→ **Task brief**: Copy out the material word for word, from the line with "Give the centreline" up to and including the line with "road 2 (primary): [(190,511),(134,292),(76,0)]".

::::

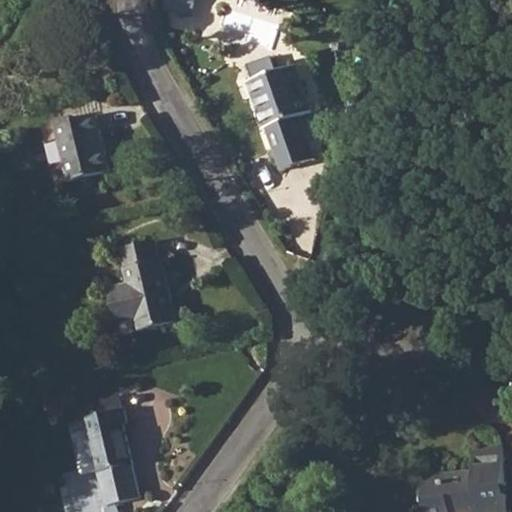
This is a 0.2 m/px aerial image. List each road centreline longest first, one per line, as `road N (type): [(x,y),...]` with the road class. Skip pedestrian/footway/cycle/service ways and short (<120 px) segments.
road 1 (residential): [(304,350),(284,280),(150,72),(134,25),(135,0)]
road 2 (residential): [(304,350),(511,367)]
road 3 (residential): [(191,511),(304,350)]
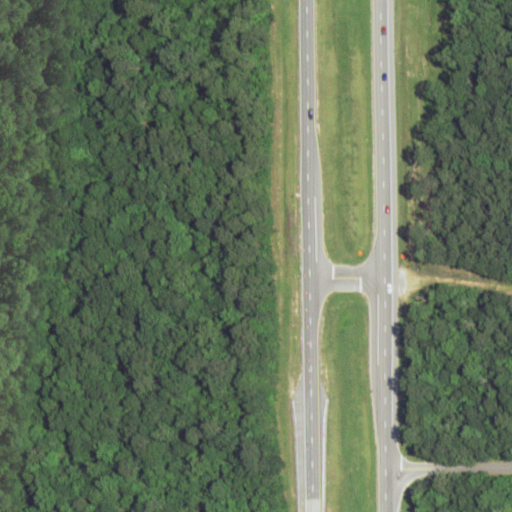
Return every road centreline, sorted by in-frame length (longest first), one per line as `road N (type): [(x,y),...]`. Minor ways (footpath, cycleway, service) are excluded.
road 1 (trunk): [(386,511),(380,0)]
road 2 (trunk): [(307,0),(311,511)]
road 3 (residential): [(312,273),(511,288)]
road 4 (residential): [(386,471),(511,468)]
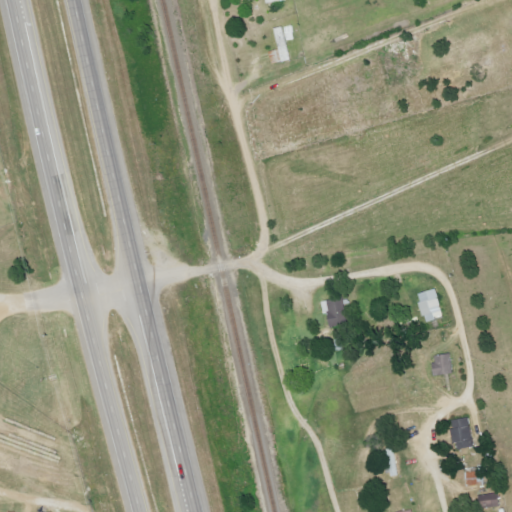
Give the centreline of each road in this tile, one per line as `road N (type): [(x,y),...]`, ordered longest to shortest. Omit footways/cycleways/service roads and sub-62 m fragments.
road 1 (primary): [(6,0),(133,511)]
road 2 (primary): [(190,511),(134,292),(76,0)]
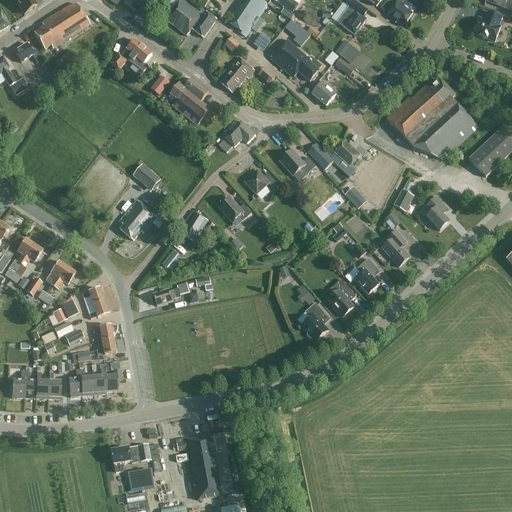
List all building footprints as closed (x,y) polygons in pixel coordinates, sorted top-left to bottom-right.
[(31,0),(14,0),(13,1),(25,16),(37,7),(32,0),(31,0)] [(204,39),(217,20),(203,11),(200,14),(182,0),(181,0),(166,21),(188,37),(193,30),(204,39)] [(267,5),(259,0),(249,0),(246,7),(243,5),(231,24),(241,31),(240,34),(245,37),(267,5)] [(282,0),(280,4),(293,13),(298,5),(290,0),(282,0)] [(511,0),(486,0),(486,2),(511,11),(511,0)] [(368,12),(354,1),(349,8),(346,12),(338,23),(355,36),(367,21),(363,18),(368,12)] [(424,7),(436,16),(440,11),(428,1),(424,7)] [(413,14),(398,3),(388,16),(404,27),(413,14)] [(90,25),(76,5),(67,8),(42,25),(44,28),(34,34),(45,51),(51,46),(53,49),(90,25)] [(150,11),(144,6),(136,17),(142,22),(150,11)] [(282,14),(292,21),(295,17),(284,10),(282,14)] [(278,25),(283,30),(290,21),(278,11),(274,16),(281,22),(278,25)] [(0,33),(10,27),(0,13),(0,33)] [(473,34),(495,43),(501,28),(499,27),(502,18),(489,13),(486,22),(479,19),(473,34)] [(302,47),(312,35),(294,19),(287,28),(298,37),(295,41),(302,47)] [(320,34),(316,31),(312,36),(316,39),(320,34)] [(240,45),(232,38),(225,46),(233,53),(240,45)] [(299,73),(310,83),(320,72),(310,63),(312,61),(287,40),(271,60),(294,79),(299,73)] [(153,55),(136,41),(122,56),(120,54),(111,65),(119,72),(128,61),(144,74),(149,68),(145,65),(153,55)] [(321,44),(332,52),(334,49),(323,41),(321,44)] [(33,54),(27,44),(14,53),(21,64),(33,57),(37,64),(43,60),(37,51),(33,54)] [(360,56),(349,47),(345,52),(340,48),(336,53),(352,65),(360,56)] [(15,82),(8,71),(10,70),(3,58),(0,59),(0,75),(2,75),(10,88),(16,84),(15,82)] [(255,72),(239,58),(233,66),(235,68),(221,84),(233,94),(239,87),(239,88),(247,78),(249,80),(255,72)] [(355,71),(341,60),(336,67),(350,78),(355,71)] [(258,76),(269,85),(276,78),(265,68),(258,76)] [(151,90),(160,97),(170,84),(161,77),(151,90)] [(16,84),(10,88),(16,97),(28,89),(22,80),(16,84)] [(209,93),(192,80),(186,88),(180,83),(171,95),(177,100),(172,106),(198,127),(203,120),(207,123),(215,113),(202,103),(209,93)] [(456,96),(441,81),(431,90),(428,86),(412,100),(410,98),(387,120),(414,149),(444,161),(479,128),(452,100),(456,96)] [(313,95),(327,107),(337,96),(322,84),(313,95)] [(256,137),(242,123),(219,146),(227,154),(233,148),(235,149),(243,141),(248,145),(256,137)] [(511,154),(511,132),(506,127),(470,161),(486,179),(511,154)] [(335,154),(350,167),(360,157),(346,143),(335,154)] [(309,158),(303,163),(293,151),(280,162),(294,177),(304,168),(309,174),(317,167),(309,158)] [(328,151),(316,162),(325,172),(327,170),(337,161),(328,151)] [(133,178),(152,193),(162,181),(143,166),(133,178)] [(264,178),(258,172),(246,183),(257,196),(270,185),(273,188),(278,184),(268,174),(264,178)] [(360,209),(366,203),(354,189),(347,195),(360,209)] [(415,198),(403,191),(394,207),(406,214),(415,198)] [(244,205),(239,210),(229,198),(219,207),(234,223),(239,218),(243,223),(252,215),(244,205)] [(427,218),(440,232),(450,223),(441,213),(446,209),(437,198),(428,207),(433,212),(427,218)] [(158,219),(138,202),(120,223),(124,227),(121,231),(134,242),(141,233),(144,234),(147,230),(148,231),(158,219)] [(208,221),(197,214),(182,236),(195,243),(208,221)] [(387,219),(396,229),(402,224),(392,214),(387,219)] [(0,243),(10,229),(1,223),(0,225),(0,243)] [(215,226),(210,223),(205,231),(211,234),(215,226)] [(310,224),(305,228),(310,233),(315,229),(310,224)] [(337,234),(333,239),(338,244),(348,234),(340,225),(333,230),(337,234)] [(383,250),(400,268),(411,258),(402,249),(408,244),(397,232),(391,237),(394,240),(383,250)] [(299,242),(295,238),(291,241),(295,246),(299,242)] [(15,274),(21,266),(34,245),(26,240),(17,252),(22,255),(17,263),(15,261),(5,276),(11,280),(15,274)] [(245,247),(239,240),(234,245),(240,252),(245,247)] [(280,247),(275,241),(270,245),(275,251),(280,247)] [(35,264),(43,251),(34,245),(21,266),(25,269),(30,261),(35,264)] [(359,246),(352,251),(360,260),(367,254),(359,246)] [(174,250),(164,265),(170,269),(180,254),(174,250)] [(0,274),(1,275),(7,267),(10,261),(3,257),(0,261),(0,274)] [(355,280),(369,296),(380,286),(371,276),(378,270),(369,260),(357,270),(361,275),(355,280)] [(54,288),(68,268),(59,262),(50,275),(51,275),(45,282),(54,288)] [(68,286),(76,274),(68,268),(54,288),(58,291),(63,283),(68,286)] [(291,278),(287,268),(280,270),(283,280),(291,278)] [(17,284),(21,278),(15,274),(11,280),(17,284)] [(31,282),(26,278),(20,287),(25,290),(31,282)] [(205,287),(206,292),(212,291),(210,279),(196,281),(197,288),(205,287)] [(42,284),(35,280),(26,293),(33,298),(42,284)] [(353,294),(341,281),(333,288),(337,293),(328,301),(334,307),(333,308),(338,314),(339,313),(344,318),(355,308),(347,300),(353,294)] [(177,286),(179,290),(180,296),(190,293),(187,283),(177,286)] [(316,301),(303,287),(297,292),(309,307),(316,301)] [(93,306),(104,302),(99,289),(88,293),(89,294),(82,296),(84,300),(90,298),(93,306)] [(180,296),(179,290),(170,293),(170,291),(154,296),(158,307),(173,302),(173,301),(181,298),(180,296)] [(44,303),(48,296),(42,292),(38,299),(40,300),(36,305),(40,308),(44,303)] [(48,296),(44,303),(50,307),(55,300),(48,296)] [(63,310),(74,304),(71,298),(61,307),(63,309),(63,310)] [(98,319),(108,315),(104,302),(93,306),(96,314),(89,316),(91,321),(97,318),(98,319)] [(325,314),(316,304),(305,313),(311,319),(303,326),(309,334),(308,335),(308,336),(310,339),(312,340),(313,338),(317,342),(329,332),(319,320),(325,314)] [(68,320),(63,310),(63,309),(53,314),(54,316),(58,325),(68,320)] [(54,330),(59,339),(74,332),(69,323),(54,330)] [(102,342),(113,340),(111,326),(100,328),(100,329),(93,330),(94,335),(101,334),(102,342)] [(84,339),(80,331),(65,338),(69,346),(84,339)] [(44,347),(56,341),(52,333),(40,339),(44,347)] [(105,356),(116,354),(113,340),(102,342),(104,350),(97,351),(97,356),(104,355),(105,356)] [(45,349),(49,356),(56,352),(52,345),(45,349)] [(32,352),(34,363),(41,362),(39,351),(32,352)] [(91,362),(89,353),(72,356),(73,363),(78,362),(78,364),(91,362)] [(105,378),(105,377),(105,369),(100,369),(101,378),(93,379),(94,397),(107,396),(106,393),(105,378)] [(94,397),(93,379),(85,379),(84,370),(80,371),(82,398),(94,397)] [(70,399),(82,398),(80,371),(76,371),(77,380),(69,380),(70,399)] [(106,393),(118,392),(118,383),(122,382),(121,371),(114,372),(114,377),(105,377),(105,378),(106,393)] [(24,400),(26,373),(21,373),(21,381),(13,381),(12,399),(24,400)] [(30,382),(30,373),(26,373),(24,400),(36,400),(37,382),(30,382)] [(49,383),(41,382),(41,374),(37,373),(37,382),(36,400),(48,401),(49,383)] [(61,401),(61,383),(53,383),(53,374),(49,374),(49,383),(48,401),(61,401)] [(224,497),(213,437),(188,442),(188,443),(177,445),(178,452),(189,450),(199,501),(224,497)] [(132,465),(152,461),(149,446),(112,452),(116,474),(125,473),(123,465),(132,463),(132,465)] [(147,485),(155,483),(153,471),(145,473),(147,485)] [(126,481),(128,491),(147,489),(146,479),(126,481)]
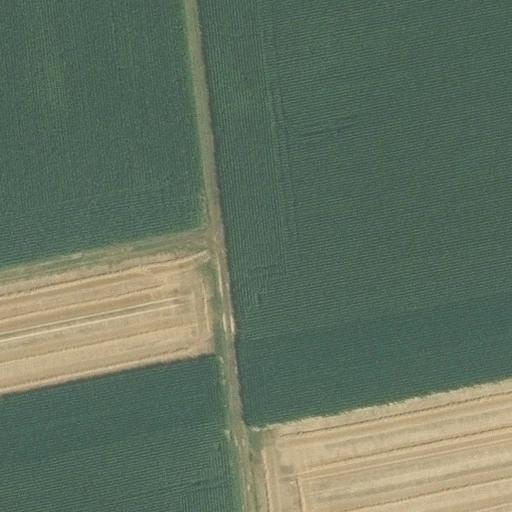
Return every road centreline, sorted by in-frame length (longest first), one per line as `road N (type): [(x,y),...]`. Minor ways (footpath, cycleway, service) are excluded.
road 1 (track): [(219,242),(246,511)]
road 2 (track): [(219,242),(193,0)]
road 3 (track): [(0,285),(219,242)]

::::

→ **Exercise solution**:
Give the centreline of each road in this tile, one per line as `road N (type): [(x,y),...]`, ordered longest to shortest. Omit footways/cycleways/service roads and sub-62 m fragments.
road 1 (primary): [(6,0),(133,511)]
road 2 (primary): [(190,511),(134,292),(76,0)]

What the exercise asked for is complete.